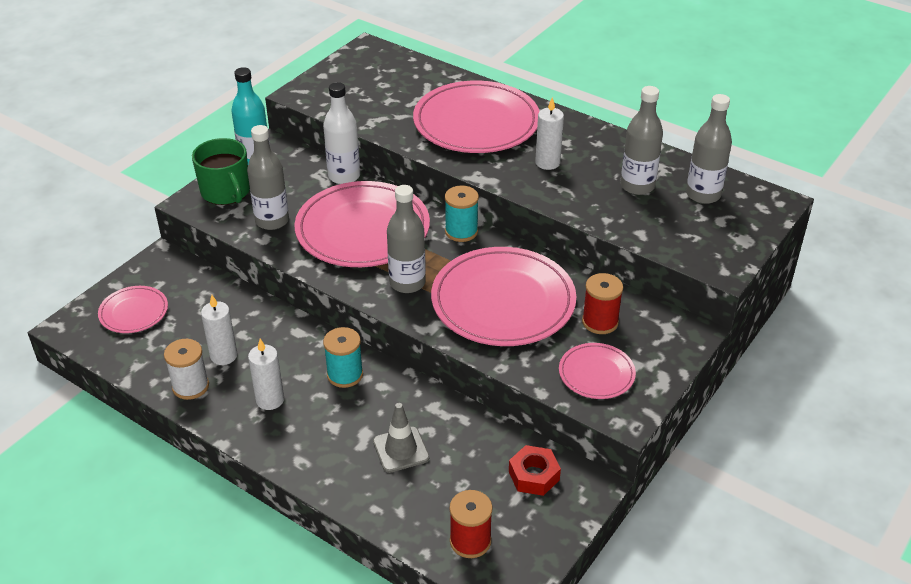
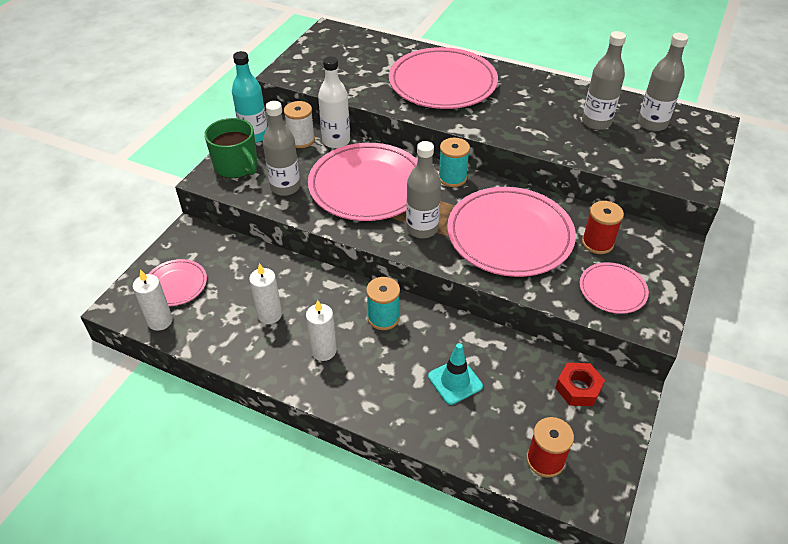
camera: 10 degrees left, 5 degrees up
(190, 386) = (247, 348): white spool -> white spool (301, 140)
(401, 450) = (455, 381): grey traffic cone -> turquoise traffic cone
(547, 163) = (514, 110): white candle -> white candle (160, 321)

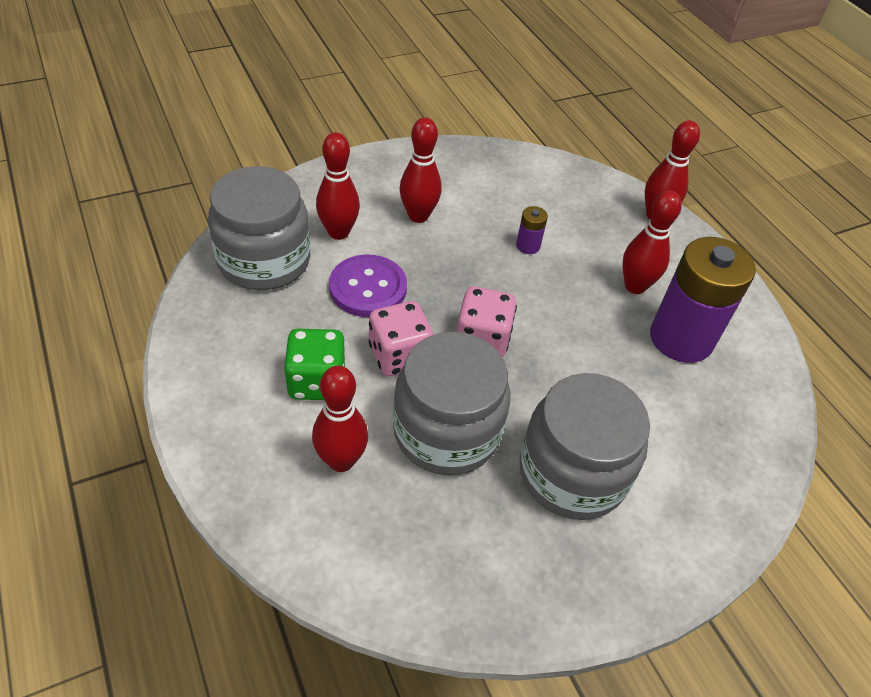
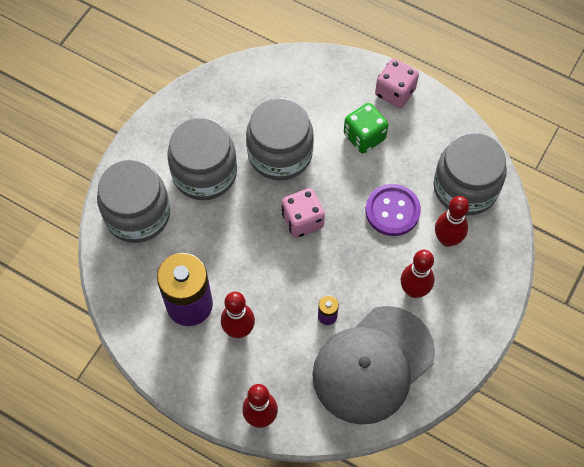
camera: 150 degrees right, 15 degrees up
(341, 460) = (316, 107): red bowling pin -> none
(399, 356) = (337, 179): pink dice -> pink dice (395, 92)
(514, 191) = (373, 365): none -> grey cap
(702, 477) = (137, 214): none -> grey jar

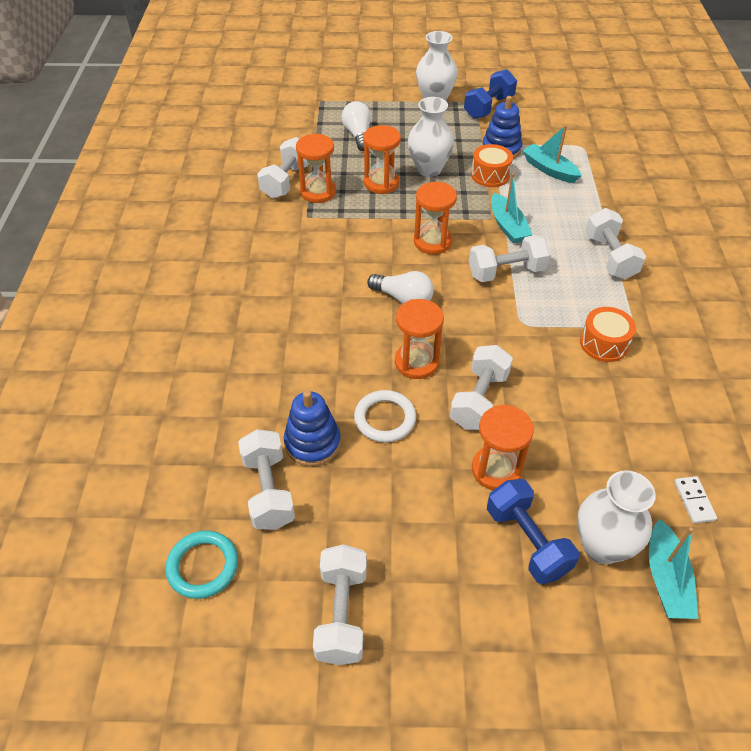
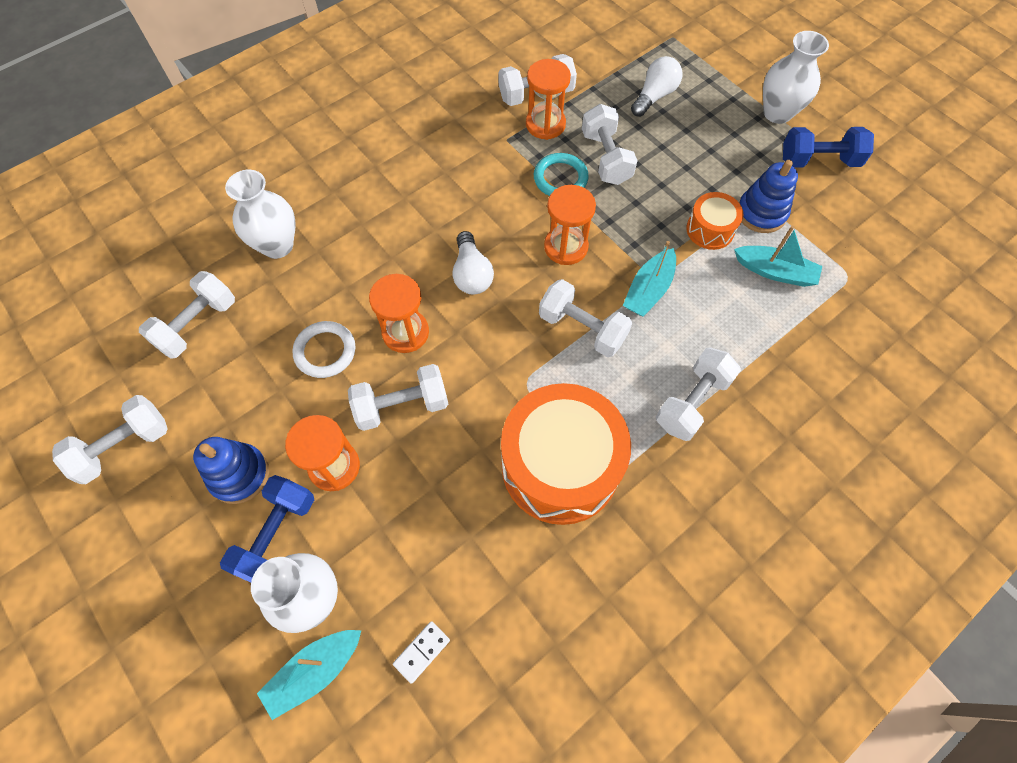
camera: 50 degrees right, 15 degrees up
(203, 566) = (106, 333): turquoise ring -> turquoise ring (560, 178)
(312, 443) = (262, 320): blue stacking toy -> blue stacking toy (239, 475)
(381, 183) = (606, 158): orange hourglass -> white dumbbell
(429, 169) = (665, 178): white vase -> white vase (277, 245)
(549, 170) = (775, 272): turquoise boat -> turquoise boat turned 105 degrees clockwise
(604, 343) = (560, 465): orange drum -> orange drum, size x2.10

+-------+

**What needs to be done**
Please give back an exact copy of the entries above from their first line through the line containing "camera: 150 degrees right, 15 degrees up", leaving the pictures aside.

**Exercise output**
camera: 10 degrees left, 5 degrees up
(190, 386) = (247, 348): white spool -> white spool (301, 140)
(401, 450) = (455, 381): grey traffic cone -> turquoise traffic cone
(547, 163) = (514, 110): white candle -> white candle (160, 321)

camera: 150 degrees right, 15 degrees up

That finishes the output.